Exercise directions :: The response must match the data below exactly, line for line.

Records from a dataset:
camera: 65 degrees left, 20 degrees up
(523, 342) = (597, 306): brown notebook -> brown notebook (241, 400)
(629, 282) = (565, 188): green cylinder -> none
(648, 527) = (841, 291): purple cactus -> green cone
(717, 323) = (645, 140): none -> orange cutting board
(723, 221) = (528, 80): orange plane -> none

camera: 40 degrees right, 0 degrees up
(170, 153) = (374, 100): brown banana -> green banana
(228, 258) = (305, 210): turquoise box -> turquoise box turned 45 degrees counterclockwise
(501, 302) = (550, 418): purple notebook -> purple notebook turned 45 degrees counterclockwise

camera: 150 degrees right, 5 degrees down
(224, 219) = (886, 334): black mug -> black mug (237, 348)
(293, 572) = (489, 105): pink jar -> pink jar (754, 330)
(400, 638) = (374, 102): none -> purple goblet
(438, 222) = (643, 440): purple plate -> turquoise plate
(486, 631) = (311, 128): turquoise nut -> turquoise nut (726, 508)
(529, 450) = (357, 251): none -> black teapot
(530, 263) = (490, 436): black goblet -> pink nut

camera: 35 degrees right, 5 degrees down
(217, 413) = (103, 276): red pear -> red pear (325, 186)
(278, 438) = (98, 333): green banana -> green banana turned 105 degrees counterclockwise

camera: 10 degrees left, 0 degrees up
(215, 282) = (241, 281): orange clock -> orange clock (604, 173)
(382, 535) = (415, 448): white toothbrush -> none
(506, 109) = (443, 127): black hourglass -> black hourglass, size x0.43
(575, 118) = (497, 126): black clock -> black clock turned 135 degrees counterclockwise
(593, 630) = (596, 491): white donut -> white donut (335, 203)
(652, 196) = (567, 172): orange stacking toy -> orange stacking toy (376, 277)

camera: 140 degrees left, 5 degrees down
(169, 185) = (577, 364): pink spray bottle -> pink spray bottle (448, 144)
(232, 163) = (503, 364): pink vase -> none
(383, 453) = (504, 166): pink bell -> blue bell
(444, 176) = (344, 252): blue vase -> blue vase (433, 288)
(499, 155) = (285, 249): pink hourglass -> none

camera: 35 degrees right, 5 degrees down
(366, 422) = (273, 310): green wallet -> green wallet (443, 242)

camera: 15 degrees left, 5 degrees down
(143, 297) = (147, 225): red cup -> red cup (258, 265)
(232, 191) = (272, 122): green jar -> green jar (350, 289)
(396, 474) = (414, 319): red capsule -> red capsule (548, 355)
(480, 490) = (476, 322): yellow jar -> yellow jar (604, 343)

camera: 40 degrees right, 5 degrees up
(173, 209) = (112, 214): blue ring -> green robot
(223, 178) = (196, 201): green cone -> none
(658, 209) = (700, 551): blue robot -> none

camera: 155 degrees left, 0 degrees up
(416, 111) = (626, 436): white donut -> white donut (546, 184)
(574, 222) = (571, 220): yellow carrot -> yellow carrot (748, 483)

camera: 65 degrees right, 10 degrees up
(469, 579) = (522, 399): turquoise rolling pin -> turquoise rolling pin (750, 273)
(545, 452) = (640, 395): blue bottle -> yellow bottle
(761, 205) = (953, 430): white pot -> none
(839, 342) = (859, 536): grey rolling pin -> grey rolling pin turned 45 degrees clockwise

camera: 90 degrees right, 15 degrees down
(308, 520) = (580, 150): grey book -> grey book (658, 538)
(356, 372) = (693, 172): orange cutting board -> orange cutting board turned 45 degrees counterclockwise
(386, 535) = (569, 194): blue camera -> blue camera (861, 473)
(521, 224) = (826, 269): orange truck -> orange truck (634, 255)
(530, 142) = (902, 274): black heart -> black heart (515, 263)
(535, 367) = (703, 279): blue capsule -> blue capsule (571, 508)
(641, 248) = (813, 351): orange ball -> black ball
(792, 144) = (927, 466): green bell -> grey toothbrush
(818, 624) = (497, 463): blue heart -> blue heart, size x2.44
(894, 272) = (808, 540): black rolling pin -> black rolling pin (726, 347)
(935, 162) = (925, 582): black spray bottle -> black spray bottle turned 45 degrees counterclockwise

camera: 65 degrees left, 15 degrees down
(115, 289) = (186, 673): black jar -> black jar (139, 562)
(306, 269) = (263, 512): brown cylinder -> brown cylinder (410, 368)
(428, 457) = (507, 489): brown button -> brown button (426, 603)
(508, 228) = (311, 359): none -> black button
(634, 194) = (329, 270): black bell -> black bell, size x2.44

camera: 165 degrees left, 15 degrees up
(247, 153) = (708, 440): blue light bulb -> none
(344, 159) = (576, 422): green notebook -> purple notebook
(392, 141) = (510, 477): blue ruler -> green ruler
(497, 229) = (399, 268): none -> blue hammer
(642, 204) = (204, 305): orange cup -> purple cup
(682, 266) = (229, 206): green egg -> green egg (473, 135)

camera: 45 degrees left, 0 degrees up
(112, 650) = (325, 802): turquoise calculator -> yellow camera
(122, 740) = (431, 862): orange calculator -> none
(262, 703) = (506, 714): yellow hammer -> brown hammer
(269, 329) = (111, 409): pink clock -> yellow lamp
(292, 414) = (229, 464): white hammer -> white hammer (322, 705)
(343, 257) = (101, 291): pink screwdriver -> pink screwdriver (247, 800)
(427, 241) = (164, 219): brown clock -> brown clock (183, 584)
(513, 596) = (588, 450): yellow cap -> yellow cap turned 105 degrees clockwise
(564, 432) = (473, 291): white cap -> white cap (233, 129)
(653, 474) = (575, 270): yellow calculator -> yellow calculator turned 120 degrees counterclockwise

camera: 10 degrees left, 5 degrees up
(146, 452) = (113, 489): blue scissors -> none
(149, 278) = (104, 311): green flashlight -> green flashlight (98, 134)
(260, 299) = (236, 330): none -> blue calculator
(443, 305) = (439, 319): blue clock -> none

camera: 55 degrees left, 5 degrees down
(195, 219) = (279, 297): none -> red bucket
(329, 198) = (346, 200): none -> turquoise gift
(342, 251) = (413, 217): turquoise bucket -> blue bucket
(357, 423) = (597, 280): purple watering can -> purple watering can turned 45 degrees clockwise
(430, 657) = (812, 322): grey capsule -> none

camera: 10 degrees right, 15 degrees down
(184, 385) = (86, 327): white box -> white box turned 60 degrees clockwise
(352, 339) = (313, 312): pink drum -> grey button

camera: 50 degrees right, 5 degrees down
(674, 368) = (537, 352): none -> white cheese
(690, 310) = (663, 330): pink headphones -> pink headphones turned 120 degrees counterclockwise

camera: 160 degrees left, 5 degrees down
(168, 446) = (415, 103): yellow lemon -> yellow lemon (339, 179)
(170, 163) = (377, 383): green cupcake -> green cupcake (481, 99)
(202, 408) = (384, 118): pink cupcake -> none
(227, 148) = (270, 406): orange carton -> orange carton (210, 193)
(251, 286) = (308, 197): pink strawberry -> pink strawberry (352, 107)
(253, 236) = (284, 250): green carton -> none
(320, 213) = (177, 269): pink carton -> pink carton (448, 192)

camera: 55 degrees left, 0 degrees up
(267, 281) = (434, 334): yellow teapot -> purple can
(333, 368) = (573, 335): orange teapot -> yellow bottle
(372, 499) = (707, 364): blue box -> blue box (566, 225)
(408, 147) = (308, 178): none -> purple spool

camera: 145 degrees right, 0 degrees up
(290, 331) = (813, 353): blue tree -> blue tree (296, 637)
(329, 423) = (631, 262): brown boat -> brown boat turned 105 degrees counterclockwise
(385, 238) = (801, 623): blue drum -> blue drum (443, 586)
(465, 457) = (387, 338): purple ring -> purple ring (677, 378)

Response for this exercise ::
camera: 65 degrees left, 20 degrees up
(523, 342) = (597, 306): brown notebook -> brown notebook (241, 400)
(629, 282) = (565, 188): green cylinder -> none
(648, 527) = (841, 291): purple cactus -> green cone
(717, 323) = (645, 140): none -> orange cutting board
(723, 221) = (528, 80): orange plane -> none

camera: 40 degrees right, 0 degrees up
(170, 153) = (374, 100): brown banana -> green banana
(228, 258) = (305, 210): turquoise box -> turquoise box turned 45 degrees counterclockwise
(501, 302) = (550, 418): purple notebook -> purple notebook turned 45 degrees counterclockwise

camera: 150 degrees right, 5 degrees down
(224, 219) = (886, 334): black mug -> black mug (237, 348)
(293, 572) = (489, 105): pink jar -> pink jar (754, 330)
(400, 638) = (374, 102): none -> purple goblet
(438, 222) = (643, 440): purple plate -> turquoise plate
(486, 631) = (311, 128): turquoise nut -> turquoise nut (726, 508)
(529, 450) = (357, 251): none -> black teapot
(530, 263) = (490, 436): black goblet -> pink nut

camera: 35 degrees right, 5 degrees down
(217, 413) = (103, 276): red pear -> red pear (325, 186)
(278, 438) = (98, 333): green banana -> green banana turned 105 degrees counterclockwise

camera: 10 degrees left, 0 degrees up
(215, 282) = (241, 281): orange clock -> orange clock (604, 173)
(382, 535) = (415, 448): white toothbrush -> none
(506, 109) = (443, 127): black hourglass -> black hourglass, size x0.43
(575, 118) = (497, 126): black clock -> black clock turned 135 degrees counterclockwise
(593, 630) = (596, 491): white donut -> white donut (335, 203)
(652, 196) = (567, 172): orange stacking toy -> orange stacking toy (376, 277)

camera: 140 degrees left, 5 degrees down
(169, 185) = (577, 364): pink spray bottle -> pink spray bottle (448, 144)
(232, 163) = (503, 364): pink vase -> none
(383, 453) = (504, 166): pink bell -> blue bell
(444, 176) = (344, 252): blue vase -> blue vase (433, 288)
(499, 155) = (285, 249): pink hourglass -> none

camera: 35 degrees right, 5 degrees down
(366, 422) = (273, 310): green wallet -> green wallet (443, 242)

camera: 15 degrees left, 5 degrees down
(143, 297) = (147, 225): red cup -> red cup (258, 265)
(232, 191) = (272, 122): green jar -> green jar (350, 289)
(396, 474) = (414, 319): red capsule -> red capsule (548, 355)
(480, 490) = (476, 322): yellow jar -> yellow jar (604, 343)

camera: 40 degrees right, 5 degrees up
(173, 209) = (112, 214): blue ring -> green robot
(223, 178) = (196, 201): green cone -> none
(658, 209) = (700, 551): blue robot -> none

camera: 155 degrees left, 0 degrees up
(416, 111) = (626, 436): white donut -> white donut (546, 184)
(574, 222) = (571, 220): yellow carrot -> yellow carrot (748, 483)

camera: 65 degrees right, 10 degrees up
(469, 579) = (522, 399): turquoise rolling pin -> turquoise rolling pin (750, 273)
(545, 452) = (640, 395): blue bottle -> yellow bottle
(761, 205) = (953, 430): white pot -> none
(839, 342) = (859, 536): grey rolling pin -> grey rolling pin turned 45 degrees clockwise

camera: 90 degrees right, 15 degrees down
(308, 520) = (580, 150): grey book -> grey book (658, 538)
(356, 372) = (693, 172): orange cutting board -> orange cutting board turned 45 degrees counterclockwise
(386, 535) = (569, 194): blue camera -> blue camera (861, 473)
(521, 224) = (826, 269): orange truck -> orange truck (634, 255)
(530, 142) = (902, 274): black heart -> black heart (515, 263)
(535, 367) = (703, 279): blue capsule -> blue capsule (571, 508)
(641, 248) = (813, 351): orange ball -> black ball
(792, 144) = (927, 466): green bell -> grey toothbrush
(818, 624) = (497, 463): blue heart -> blue heart, size x2.44
(894, 272) = (808, 540): black rolling pin -> black rolling pin (726, 347)
(935, 162) = (925, 582): black spray bottle -> black spray bottle turned 45 degrees counterclockwise

camera: 65 degrees left, 15 degrees down
(115, 289) = (186, 673): black jar -> black jar (139, 562)
(306, 269) = (263, 512): brown cylinder -> brown cylinder (410, 368)
(428, 457) = (507, 489): brown button -> brown button (426, 603)
(508, 228) = (311, 359): none -> black button
(634, 194) = (329, 270): black bell -> black bell, size x2.44

camera: 165 degrees left, 15 degrees up
(247, 153) = (708, 440): blue light bulb -> none
(344, 159) = (576, 422): green notebook -> purple notebook
(392, 141) = (510, 477): blue ruler -> green ruler
(497, 229) = (399, 268): none -> blue hammer
(642, 204) = (204, 305): orange cup -> purple cup
(682, 266) = (229, 206): green egg -> green egg (473, 135)

camera: 45 degrees left, 0 degrees up
(112, 650) = (325, 802): turquoise calculator -> yellow camera
(122, 740) = (431, 862): orange calculator -> none
(262, 703) = (506, 714): yellow hammer -> brown hammer
(269, 329) = (111, 409): pink clock -> yellow lamp
(292, 414) = (229, 464): white hammer -> white hammer (322, 705)
(343, 257) = (101, 291): pink screwdriver -> pink screwdriver (247, 800)
(427, 241) = (164, 219): brown clock -> brown clock (183, 584)
(513, 596) = (588, 450): yellow cap -> yellow cap turned 105 degrees clockwise
(564, 432) = (473, 291): white cap -> white cap (233, 129)
(653, 474) = (575, 270): yellow calculator -> yellow calculator turned 120 degrees counterclockwise

camera: 10 degrees left, 5 degrees up
(146, 452) = (113, 489): blue scissors -> none
(149, 278) = (104, 311): green flashlight -> green flashlight (98, 134)
(260, 299) = (236, 330): none -> blue calculator
(443, 305) = (439, 319): blue clock -> none

camera: 55 degrees left, 5 degrees down
(195, 219) = (279, 297): none -> red bucket
(329, 198) = (346, 200): none -> turquoise gift
(342, 251) = (413, 217): turquoise bucket -> blue bucket
(357, 423) = (597, 280): purple watering can -> purple watering can turned 45 degrees clockwise
(430, 657) = (812, 322): grey capsule -> none

camera: 10 degrees right, 15 degrees down
(184, 385) = (86, 327): white box -> white box turned 60 degrees clockwise
(352, 339) = (313, 312): pink drum -> grey button

camera: 50 degrees right, 5 degrees down
(674, 368) = (537, 352): none -> white cheese
(690, 310) = (663, 330): pink headphones -> pink headphones turned 120 degrees counterclockwise

camera: 160 degrees left, 5 degrees down
(168, 446) = (415, 103): yellow lemon -> yellow lemon (339, 179)
(170, 163) = (377, 383): green cupcake -> green cupcake (481, 99)
(202, 408) = (384, 118): pink cupcake -> none
(227, 148) = (270, 406): orange carton -> orange carton (210, 193)
(251, 286) = (308, 197): pink strawberry -> pink strawberry (352, 107)
(253, 236) = (284, 250): green carton -> none
(320, 213) = (177, 269): pink carton -> pink carton (448, 192)

camera: 55 degrees left, 0 degrees up
(267, 281) = (434, 334): yellow teapot -> purple can
(333, 368) = (573, 335): orange teapot -> yellow bottle
(372, 499) = (707, 364): blue box -> blue box (566, 225)
(408, 147) = (308, 178): none -> purple spool

camera: 145 degrees right, 0 degrees up
(290, 331) = (813, 353): blue tree -> blue tree (296, 637)
(329, 423) = (631, 262): brown boat -> brown boat turned 105 degrees counterclockwise
(385, 238) = (801, 623): blue drum -> blue drum (443, 586)
(465, 457) = (387, 338): purple ring -> purple ring (677, 378)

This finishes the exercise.